Filter out every line below that lacks "goblet", and copy the rest.
[GIVEN ENTRIES Boundary: Start]
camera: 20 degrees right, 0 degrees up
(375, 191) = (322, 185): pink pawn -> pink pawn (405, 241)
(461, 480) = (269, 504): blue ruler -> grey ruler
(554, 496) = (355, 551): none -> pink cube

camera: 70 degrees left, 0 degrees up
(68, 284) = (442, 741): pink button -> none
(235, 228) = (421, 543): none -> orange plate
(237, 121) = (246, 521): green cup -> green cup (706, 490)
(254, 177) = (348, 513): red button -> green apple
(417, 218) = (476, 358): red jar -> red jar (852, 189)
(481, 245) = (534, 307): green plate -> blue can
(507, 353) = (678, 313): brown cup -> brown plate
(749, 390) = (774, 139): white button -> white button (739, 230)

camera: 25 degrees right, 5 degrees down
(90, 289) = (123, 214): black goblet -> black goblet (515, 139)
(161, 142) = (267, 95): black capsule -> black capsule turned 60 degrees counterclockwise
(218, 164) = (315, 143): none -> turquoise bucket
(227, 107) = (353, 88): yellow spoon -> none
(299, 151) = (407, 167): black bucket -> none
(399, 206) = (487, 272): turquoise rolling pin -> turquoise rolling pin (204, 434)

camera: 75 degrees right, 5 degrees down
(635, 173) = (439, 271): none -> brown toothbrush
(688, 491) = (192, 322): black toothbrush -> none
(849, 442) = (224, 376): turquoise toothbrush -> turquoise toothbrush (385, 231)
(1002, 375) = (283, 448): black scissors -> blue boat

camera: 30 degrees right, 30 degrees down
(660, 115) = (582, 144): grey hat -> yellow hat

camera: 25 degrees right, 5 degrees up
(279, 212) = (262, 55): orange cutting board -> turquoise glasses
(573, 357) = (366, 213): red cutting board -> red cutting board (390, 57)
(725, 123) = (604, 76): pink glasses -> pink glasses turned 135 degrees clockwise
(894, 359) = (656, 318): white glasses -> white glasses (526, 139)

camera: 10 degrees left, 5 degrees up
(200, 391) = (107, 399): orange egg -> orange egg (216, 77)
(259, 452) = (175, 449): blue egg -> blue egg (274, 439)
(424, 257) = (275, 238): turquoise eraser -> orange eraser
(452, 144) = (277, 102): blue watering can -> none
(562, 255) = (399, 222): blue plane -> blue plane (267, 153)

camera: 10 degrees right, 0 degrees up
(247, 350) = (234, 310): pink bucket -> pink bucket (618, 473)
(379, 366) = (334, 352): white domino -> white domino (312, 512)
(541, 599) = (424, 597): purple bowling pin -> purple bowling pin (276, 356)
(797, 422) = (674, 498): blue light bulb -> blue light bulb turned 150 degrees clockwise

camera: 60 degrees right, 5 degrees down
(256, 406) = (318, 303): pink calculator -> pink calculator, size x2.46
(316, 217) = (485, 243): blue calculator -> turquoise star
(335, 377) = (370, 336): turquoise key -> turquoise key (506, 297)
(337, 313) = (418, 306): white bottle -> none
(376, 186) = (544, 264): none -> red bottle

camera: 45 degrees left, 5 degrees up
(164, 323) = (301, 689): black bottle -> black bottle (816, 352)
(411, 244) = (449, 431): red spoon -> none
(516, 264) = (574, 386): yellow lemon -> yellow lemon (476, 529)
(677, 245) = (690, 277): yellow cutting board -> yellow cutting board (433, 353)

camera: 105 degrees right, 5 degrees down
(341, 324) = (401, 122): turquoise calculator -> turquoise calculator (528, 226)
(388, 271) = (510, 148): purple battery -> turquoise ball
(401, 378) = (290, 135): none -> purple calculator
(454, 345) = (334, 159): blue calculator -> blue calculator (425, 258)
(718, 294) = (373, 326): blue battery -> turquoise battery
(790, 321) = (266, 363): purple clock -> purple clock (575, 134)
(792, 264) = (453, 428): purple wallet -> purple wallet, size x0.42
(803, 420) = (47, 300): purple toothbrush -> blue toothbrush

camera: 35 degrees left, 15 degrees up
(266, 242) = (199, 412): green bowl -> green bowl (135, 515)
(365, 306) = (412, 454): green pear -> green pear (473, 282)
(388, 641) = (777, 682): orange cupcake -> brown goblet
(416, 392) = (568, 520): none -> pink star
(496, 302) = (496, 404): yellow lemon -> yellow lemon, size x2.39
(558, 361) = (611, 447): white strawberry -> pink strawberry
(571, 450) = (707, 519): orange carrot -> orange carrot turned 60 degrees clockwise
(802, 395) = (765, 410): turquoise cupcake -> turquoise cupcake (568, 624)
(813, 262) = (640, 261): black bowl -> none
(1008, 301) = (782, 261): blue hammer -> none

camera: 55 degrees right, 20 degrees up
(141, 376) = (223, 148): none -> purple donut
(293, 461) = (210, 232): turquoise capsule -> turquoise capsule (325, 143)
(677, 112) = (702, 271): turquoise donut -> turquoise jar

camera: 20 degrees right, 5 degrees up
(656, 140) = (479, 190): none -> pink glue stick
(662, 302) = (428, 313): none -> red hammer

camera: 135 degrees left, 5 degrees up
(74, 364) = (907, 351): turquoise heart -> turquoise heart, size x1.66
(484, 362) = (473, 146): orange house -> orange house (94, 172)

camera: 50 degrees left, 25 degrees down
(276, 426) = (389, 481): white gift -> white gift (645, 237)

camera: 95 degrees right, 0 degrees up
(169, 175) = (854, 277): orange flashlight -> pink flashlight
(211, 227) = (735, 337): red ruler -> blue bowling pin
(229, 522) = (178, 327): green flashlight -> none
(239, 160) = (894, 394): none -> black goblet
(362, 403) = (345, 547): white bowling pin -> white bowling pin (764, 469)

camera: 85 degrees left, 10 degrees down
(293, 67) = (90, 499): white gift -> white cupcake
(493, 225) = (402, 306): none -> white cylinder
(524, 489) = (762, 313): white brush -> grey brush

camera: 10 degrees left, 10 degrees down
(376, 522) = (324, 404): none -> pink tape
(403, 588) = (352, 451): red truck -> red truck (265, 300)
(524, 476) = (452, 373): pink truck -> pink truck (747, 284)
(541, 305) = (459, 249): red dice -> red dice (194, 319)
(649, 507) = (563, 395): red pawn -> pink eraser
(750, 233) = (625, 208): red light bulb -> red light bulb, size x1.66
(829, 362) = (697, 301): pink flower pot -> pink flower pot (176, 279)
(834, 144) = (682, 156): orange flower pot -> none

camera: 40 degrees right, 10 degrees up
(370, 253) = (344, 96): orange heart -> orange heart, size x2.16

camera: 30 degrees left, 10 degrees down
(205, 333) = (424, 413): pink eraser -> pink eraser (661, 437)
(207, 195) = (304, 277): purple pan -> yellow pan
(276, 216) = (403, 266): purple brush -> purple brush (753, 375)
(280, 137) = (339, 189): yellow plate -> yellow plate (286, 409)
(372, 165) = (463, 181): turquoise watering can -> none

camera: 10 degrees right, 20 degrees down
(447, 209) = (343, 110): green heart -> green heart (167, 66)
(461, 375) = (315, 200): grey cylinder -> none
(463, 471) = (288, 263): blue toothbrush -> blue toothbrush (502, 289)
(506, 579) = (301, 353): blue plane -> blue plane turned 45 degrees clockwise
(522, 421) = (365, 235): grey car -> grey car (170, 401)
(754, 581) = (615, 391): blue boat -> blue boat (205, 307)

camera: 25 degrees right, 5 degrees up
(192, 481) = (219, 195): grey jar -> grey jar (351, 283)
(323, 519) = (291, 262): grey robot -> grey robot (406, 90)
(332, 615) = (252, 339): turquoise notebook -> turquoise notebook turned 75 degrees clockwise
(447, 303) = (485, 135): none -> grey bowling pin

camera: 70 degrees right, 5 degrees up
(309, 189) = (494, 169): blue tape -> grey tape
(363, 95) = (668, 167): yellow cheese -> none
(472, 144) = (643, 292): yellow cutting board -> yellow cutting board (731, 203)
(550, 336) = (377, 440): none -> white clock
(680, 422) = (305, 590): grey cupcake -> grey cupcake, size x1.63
[GIVEN ENTRIES Boundary: End]
SOLUTION:
(90, 289) = (123, 214): black goblet -> black goblet (515, 139)
(388, 641) = (777, 682): orange cupcake -> brown goblet
(239, 160) = (894, 394): none -> black goblet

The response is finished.